**Problem statement:** Your copy should match the records below exactly, except for the pictures.

Object transformation records
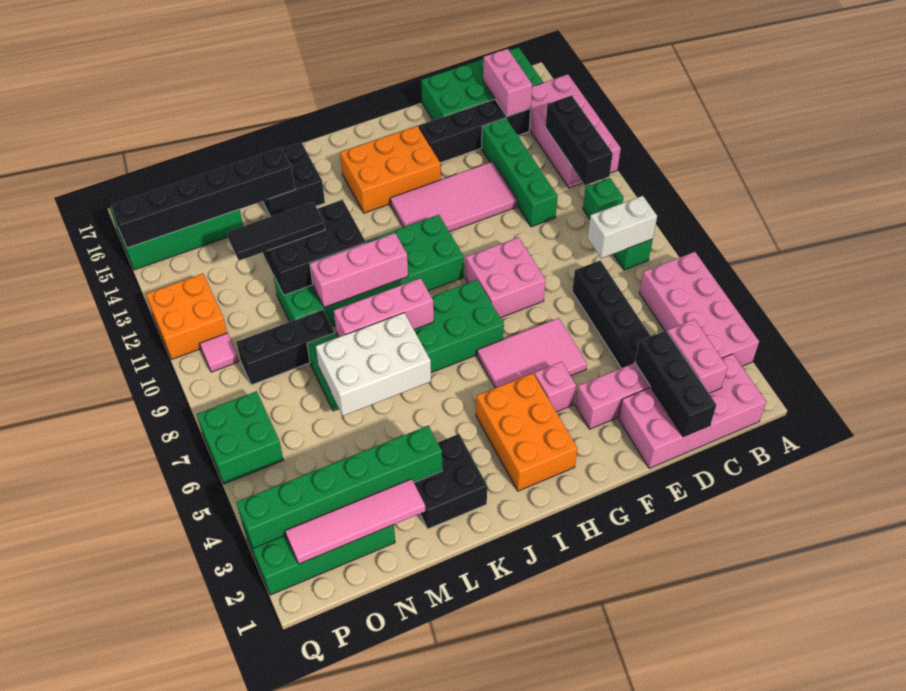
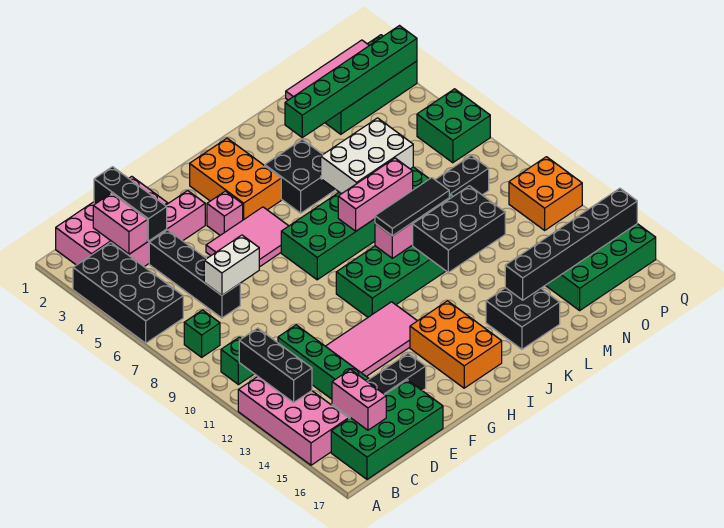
pink brick A3:B6 level 1 -> black brick A3:B6 level 1
white brick B8:C8 level 2 -> white brick D7:E7 level 2
pink brick F8:G9 level 1 -> none
orange brick G14:I15 level 1 -> orange brick H14:I16 level 1
black brick K2:L3 level 1 -> black brick J4:K5 level 1
black tile L12:N12 level 3 -> black tile J10:L10 level 3
pink tile P10 level 1 -> none

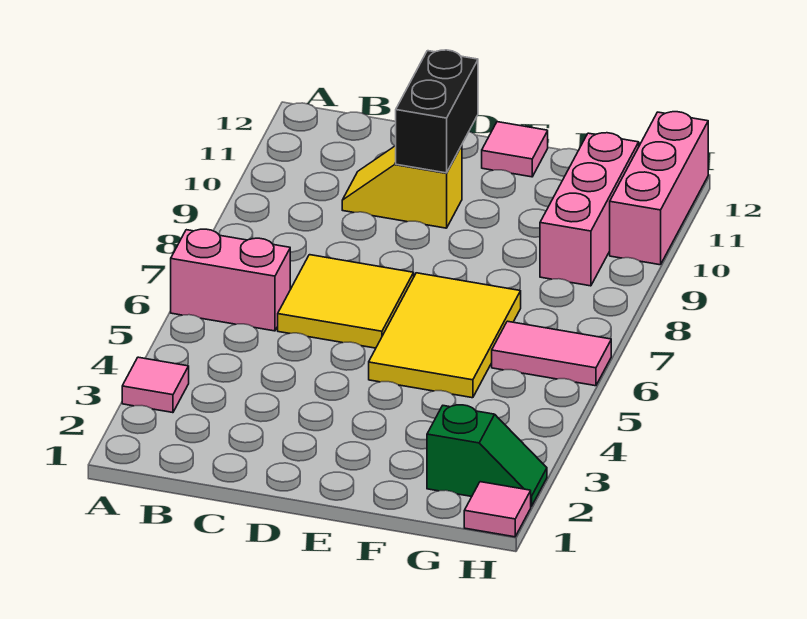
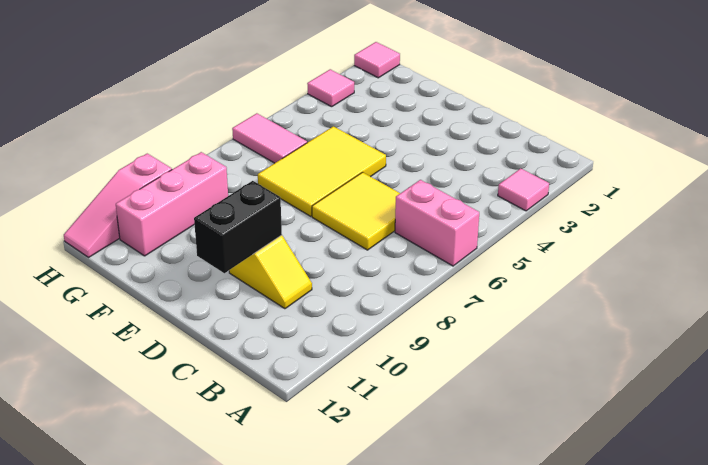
pink tile E12 level 1 -> pink tile H3 level 1
green slope G2:H2 level 1 top G -> none
pink brick H10:H12 level 1 -> pink slope H10:H12 level 1 top 10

**Exercise response:**
pink brick A3:B6 level 1 -> black brick A3:B6 level 1
white brick B8:C8 level 2 -> white brick D7:E7 level 2
pink brick F8:G9 level 1 -> none
orange brick G14:I15 level 1 -> orange brick H14:I16 level 1
black brick K2:L3 level 1 -> black brick J4:K5 level 1
black tile L12:N12 level 3 -> black tile J10:L10 level 3
pink tile P10 level 1 -> none

pink tile E12 level 1 -> pink tile H3 level 1
green slope G2:H2 level 1 top G -> none
pink brick H10:H12 level 1 -> pink slope H10:H12 level 1 top 10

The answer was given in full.